GOAL OF THE EXERCISE: Below this sentence is a listing; return exactly its lines from the one with "in_first: [204, 383, 63, 55]" to the one with "in_first: [607, 264, 49, 57]", both kept, and nothing more.

DATA FOR THE TASK:
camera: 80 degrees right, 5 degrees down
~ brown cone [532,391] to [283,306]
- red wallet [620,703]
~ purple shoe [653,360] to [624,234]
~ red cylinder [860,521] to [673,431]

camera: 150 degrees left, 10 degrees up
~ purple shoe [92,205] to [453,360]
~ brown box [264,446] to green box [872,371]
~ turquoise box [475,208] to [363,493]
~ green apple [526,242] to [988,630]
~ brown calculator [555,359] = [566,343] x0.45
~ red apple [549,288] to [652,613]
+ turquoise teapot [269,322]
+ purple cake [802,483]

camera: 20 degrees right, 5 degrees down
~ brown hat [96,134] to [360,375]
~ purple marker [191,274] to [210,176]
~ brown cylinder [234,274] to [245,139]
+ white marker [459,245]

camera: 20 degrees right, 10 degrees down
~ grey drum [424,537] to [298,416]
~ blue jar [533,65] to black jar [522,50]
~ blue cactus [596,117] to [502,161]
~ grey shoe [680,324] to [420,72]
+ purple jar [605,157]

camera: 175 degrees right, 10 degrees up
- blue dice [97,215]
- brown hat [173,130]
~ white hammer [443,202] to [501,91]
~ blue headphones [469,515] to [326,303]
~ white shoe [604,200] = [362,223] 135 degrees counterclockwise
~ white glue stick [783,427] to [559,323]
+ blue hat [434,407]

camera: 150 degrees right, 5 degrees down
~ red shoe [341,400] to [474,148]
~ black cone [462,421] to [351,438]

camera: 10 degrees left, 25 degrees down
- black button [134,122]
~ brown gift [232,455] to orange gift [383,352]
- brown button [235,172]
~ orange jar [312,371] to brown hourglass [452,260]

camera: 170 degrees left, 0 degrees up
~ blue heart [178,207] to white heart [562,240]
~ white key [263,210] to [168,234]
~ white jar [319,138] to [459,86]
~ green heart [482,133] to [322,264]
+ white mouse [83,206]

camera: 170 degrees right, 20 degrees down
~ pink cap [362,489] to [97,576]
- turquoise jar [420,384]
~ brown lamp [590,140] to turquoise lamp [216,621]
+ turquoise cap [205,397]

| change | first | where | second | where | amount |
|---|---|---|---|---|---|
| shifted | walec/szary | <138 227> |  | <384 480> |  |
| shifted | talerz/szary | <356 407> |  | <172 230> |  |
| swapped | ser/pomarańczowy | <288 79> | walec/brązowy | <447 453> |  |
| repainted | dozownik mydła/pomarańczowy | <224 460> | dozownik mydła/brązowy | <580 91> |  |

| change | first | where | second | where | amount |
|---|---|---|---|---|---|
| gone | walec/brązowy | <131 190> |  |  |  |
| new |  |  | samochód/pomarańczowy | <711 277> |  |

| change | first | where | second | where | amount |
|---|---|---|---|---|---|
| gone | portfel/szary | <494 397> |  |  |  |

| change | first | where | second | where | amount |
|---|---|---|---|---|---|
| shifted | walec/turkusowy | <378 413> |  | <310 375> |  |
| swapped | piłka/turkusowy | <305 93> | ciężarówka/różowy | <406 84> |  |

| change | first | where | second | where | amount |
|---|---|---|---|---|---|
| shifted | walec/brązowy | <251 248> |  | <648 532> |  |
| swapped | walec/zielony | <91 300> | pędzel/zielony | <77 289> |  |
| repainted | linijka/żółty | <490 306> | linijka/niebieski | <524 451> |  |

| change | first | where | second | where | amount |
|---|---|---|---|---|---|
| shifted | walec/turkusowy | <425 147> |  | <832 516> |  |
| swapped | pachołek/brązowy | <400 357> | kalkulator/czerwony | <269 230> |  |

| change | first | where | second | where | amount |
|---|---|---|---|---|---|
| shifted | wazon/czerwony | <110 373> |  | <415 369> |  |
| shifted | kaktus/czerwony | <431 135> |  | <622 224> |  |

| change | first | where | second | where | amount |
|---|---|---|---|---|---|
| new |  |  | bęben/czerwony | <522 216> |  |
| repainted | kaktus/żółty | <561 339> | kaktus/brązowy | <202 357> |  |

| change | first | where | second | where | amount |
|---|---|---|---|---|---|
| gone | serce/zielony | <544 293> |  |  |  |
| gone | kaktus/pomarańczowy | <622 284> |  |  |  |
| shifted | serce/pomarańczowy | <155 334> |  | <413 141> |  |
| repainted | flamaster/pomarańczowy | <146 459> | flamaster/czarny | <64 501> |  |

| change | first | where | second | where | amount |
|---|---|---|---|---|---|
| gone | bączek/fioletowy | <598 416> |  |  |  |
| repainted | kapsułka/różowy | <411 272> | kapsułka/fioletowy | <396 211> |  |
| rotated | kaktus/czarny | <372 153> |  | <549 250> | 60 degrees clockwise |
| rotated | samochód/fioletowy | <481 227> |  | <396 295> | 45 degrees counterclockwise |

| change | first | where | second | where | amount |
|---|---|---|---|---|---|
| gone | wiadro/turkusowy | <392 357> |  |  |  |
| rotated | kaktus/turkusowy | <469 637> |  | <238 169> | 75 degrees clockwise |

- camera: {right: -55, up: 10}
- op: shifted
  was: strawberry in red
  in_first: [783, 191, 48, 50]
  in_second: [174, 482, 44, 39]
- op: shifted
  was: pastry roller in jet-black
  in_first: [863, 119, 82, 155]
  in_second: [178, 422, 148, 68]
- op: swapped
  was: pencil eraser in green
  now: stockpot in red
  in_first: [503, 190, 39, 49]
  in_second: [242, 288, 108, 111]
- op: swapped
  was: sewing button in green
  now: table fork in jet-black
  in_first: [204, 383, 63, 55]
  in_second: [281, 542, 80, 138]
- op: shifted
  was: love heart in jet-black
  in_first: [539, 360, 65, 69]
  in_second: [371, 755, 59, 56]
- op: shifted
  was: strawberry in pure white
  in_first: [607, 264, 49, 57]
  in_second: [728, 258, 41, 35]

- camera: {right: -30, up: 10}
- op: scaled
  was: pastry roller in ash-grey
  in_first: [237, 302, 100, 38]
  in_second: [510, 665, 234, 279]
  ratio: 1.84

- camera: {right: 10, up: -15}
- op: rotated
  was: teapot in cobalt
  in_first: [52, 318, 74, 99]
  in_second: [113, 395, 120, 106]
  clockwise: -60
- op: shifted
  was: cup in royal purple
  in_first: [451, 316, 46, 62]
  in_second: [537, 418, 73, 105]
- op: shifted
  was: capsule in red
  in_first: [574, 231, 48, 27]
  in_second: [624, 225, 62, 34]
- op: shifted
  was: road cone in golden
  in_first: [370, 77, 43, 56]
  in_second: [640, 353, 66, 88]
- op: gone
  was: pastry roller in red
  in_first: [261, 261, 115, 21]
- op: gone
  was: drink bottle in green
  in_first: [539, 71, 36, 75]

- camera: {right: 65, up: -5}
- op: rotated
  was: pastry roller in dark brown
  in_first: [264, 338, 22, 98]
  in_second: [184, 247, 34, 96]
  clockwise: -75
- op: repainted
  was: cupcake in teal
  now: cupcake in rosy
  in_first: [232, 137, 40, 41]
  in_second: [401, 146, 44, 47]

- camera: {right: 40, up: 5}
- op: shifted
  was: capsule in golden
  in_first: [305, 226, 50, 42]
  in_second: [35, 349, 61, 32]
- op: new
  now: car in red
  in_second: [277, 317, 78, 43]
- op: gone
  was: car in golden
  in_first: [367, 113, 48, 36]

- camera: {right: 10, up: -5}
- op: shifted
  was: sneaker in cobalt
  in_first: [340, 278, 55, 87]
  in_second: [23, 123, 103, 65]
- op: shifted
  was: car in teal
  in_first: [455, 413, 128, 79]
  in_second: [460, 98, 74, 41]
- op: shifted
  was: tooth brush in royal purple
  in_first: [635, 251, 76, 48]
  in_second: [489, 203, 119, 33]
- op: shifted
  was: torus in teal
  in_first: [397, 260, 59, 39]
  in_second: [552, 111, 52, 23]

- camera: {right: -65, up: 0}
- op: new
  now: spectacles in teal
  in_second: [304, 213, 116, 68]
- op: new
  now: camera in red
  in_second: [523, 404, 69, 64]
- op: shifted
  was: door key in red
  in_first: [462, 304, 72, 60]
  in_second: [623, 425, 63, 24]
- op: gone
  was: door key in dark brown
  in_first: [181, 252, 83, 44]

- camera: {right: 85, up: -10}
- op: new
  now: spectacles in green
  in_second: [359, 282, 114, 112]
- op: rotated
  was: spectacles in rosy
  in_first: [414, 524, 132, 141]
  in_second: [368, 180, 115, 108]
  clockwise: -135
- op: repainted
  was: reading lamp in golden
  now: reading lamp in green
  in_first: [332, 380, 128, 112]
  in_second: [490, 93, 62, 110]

EXPECTED OUTPUT:
  in_first: [204, 383, 63, 55]
  in_second: [281, 542, 80, 138]
- op: shifted
  was: love heart in jet-black
  in_first: [539, 360, 65, 69]
  in_second: [371, 755, 59, 56]
- op: shifted
  was: strawberry in pure white
  in_first: [607, 264, 49, 57]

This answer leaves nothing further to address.